Records for this task:

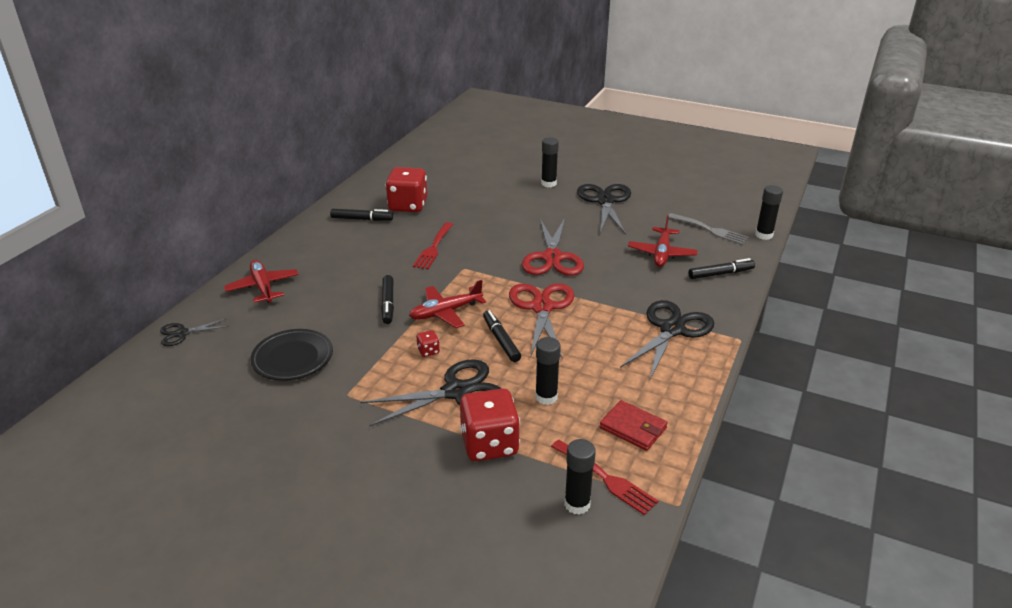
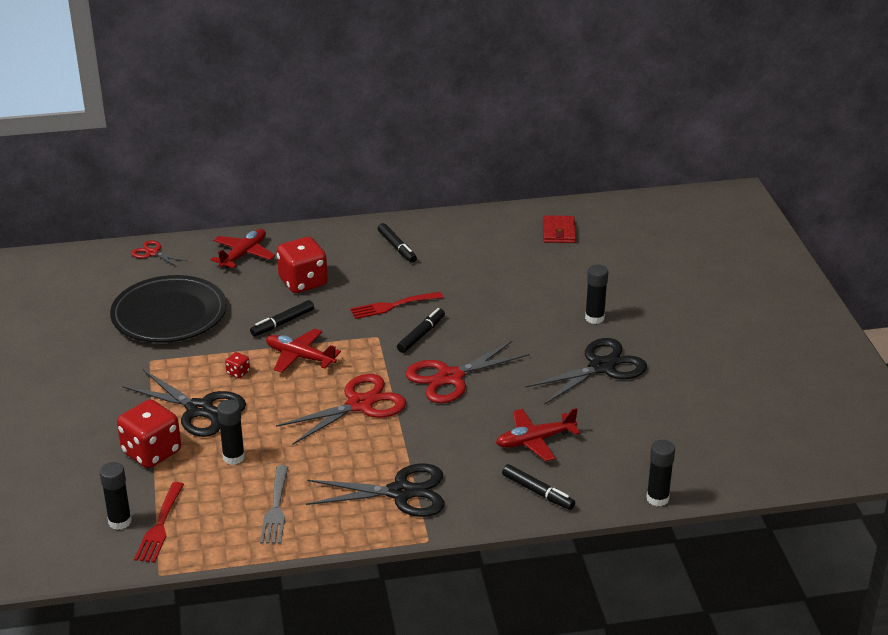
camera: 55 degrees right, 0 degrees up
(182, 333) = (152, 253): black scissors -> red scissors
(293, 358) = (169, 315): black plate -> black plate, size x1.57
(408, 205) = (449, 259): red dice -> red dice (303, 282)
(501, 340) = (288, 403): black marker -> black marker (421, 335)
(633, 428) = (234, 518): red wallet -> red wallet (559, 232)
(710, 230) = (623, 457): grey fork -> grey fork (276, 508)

Work order: Restate the lines of the records exactly, starting at the first and stopping after the line with "(633, 428) = (234, 518): red". Leave out any picture.

Written solution:
camera: 55 degrees right, 0 degrees up
(182, 333) = (152, 253): black scissors -> red scissors
(293, 358) = (169, 315): black plate -> black plate, size x1.57
(408, 205) = (449, 259): red dice -> red dice (303, 282)
(501, 340) = (288, 403): black marker -> black marker (421, 335)
(633, 428) = (234, 518): red wallet -> red wallet (559, 232)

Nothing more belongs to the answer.